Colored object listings
---
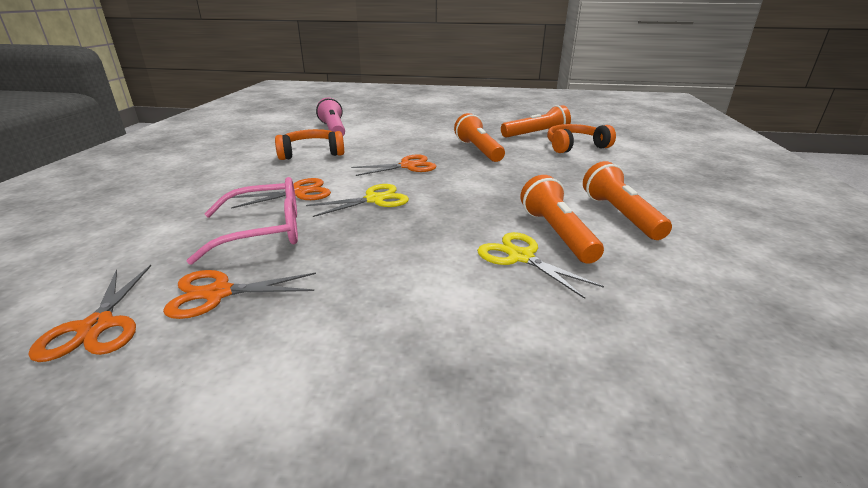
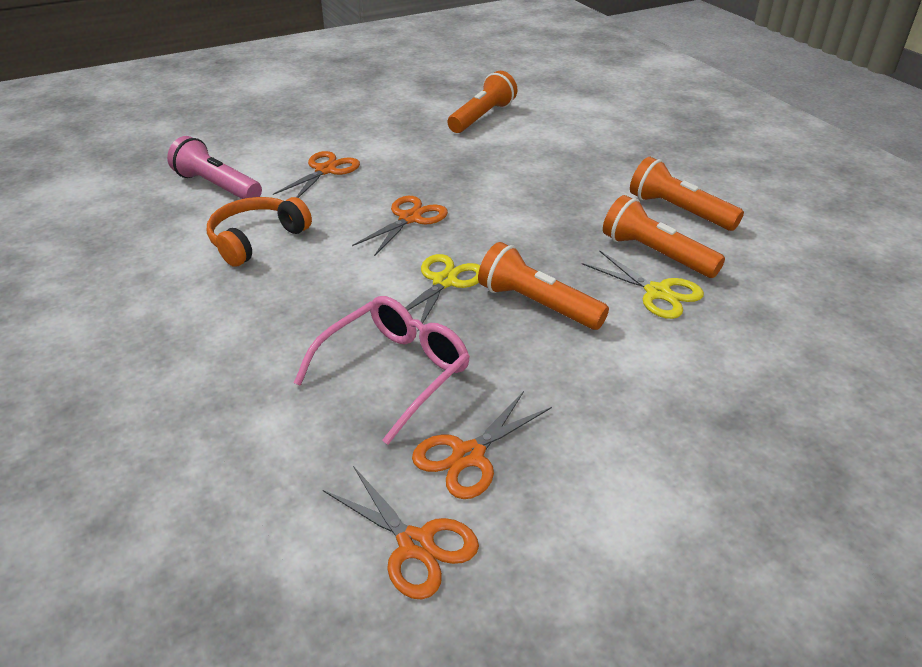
camera: 35 degrees left, 10 degrees up
orange scissors [231,178,331,209] -> orange scissors moved to [273,151,360,198]
orange flashlight [454,113,505,162] -> orange flashlight moved to [478,242,609,330]
yellow scissors [477,232,604,299] -> yellow scissors turned 150 degrees counterclockwise [582,250,704,319]
orange headphones [547,124,616,153] -> none

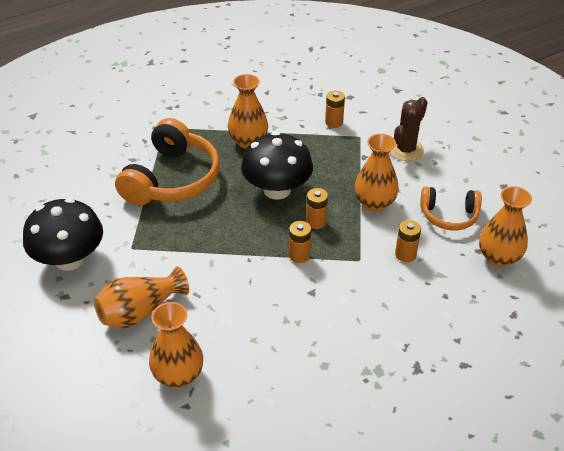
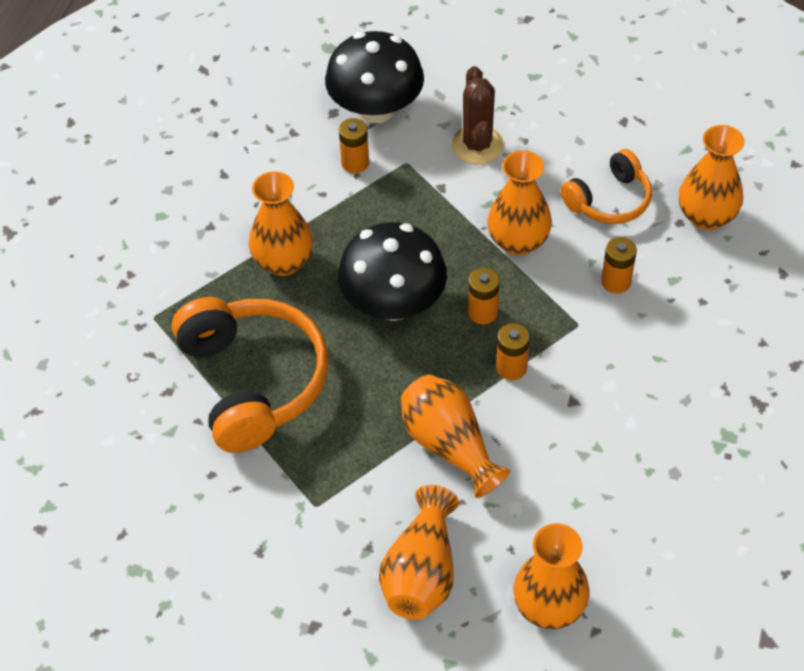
camera: 40 degrees left, 10 degrees up
black mushroom [23,198,103,271] -> black mushroom moved to [325,31,424,124]
none -> orange vase [401,375,510,498]

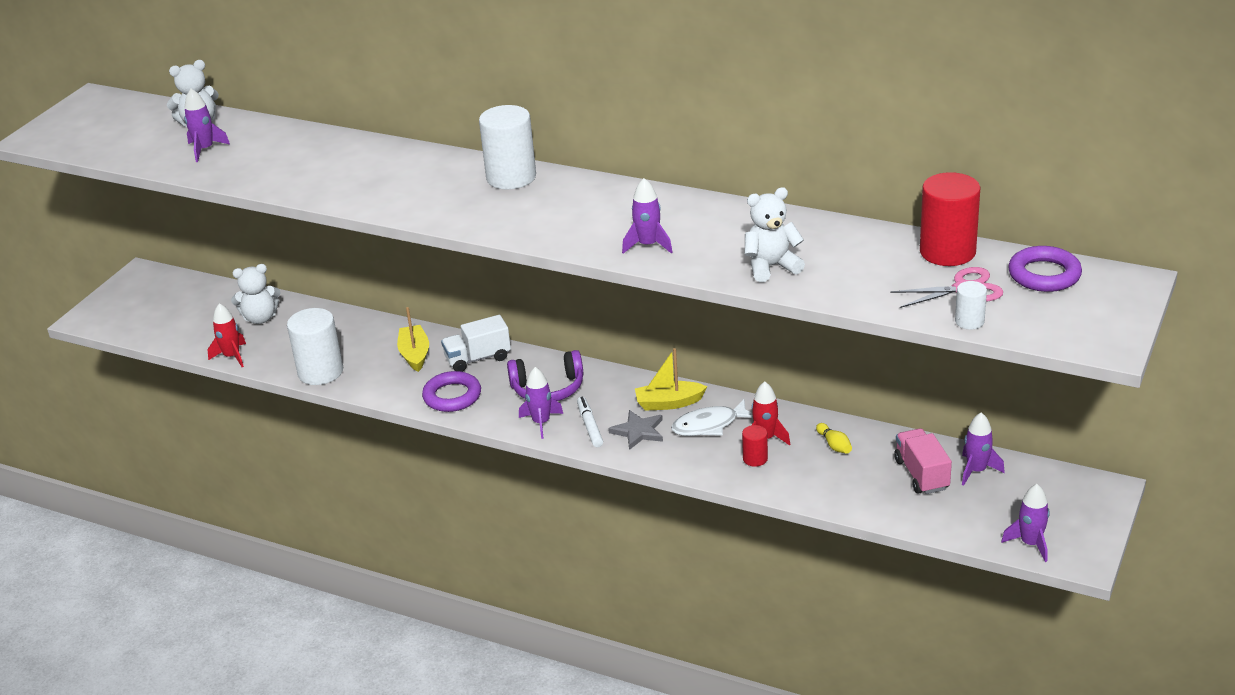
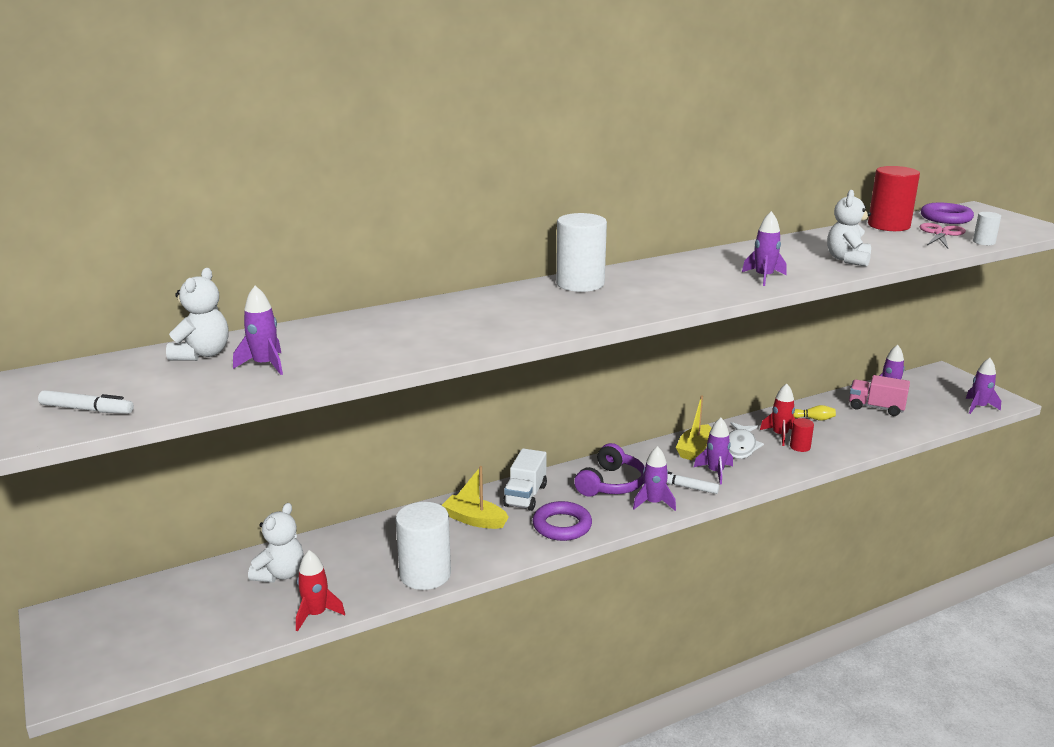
camera: 55 degrees left, 10 degrees down
grey star [608,410,663,450] -> purple rocket [694,418,733,484]
none -> white marker [38,390,134,414]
---
- _Problem details_
Please set down the records above verbatim, with each picture left out.

- _Exercise solution_
camera: 35 degrees left, 10 degrees up
orange scissors [231,178,331,209] -> orange scissors moved to [273,151,360,198]
orange flashlight [454,113,505,162] -> orange flashlight moved to [478,242,609,330]
yellow scissors [477,232,604,299] -> yellow scissors turned 150 degrees counterclockwise [582,250,704,319]
orange headphones [547,124,616,153] -> none

camera: 40 degrees left, 10 degrees up
black mushroom [23,198,103,271] -> black mushroom moved to [325,31,424,124]
none -> orange vase [401,375,510,498]

camera: 55 degrees left, 10 degrees down
grey star [608,410,663,450] -> purple rocket [694,418,733,484]
none -> white marker [38,390,134,414]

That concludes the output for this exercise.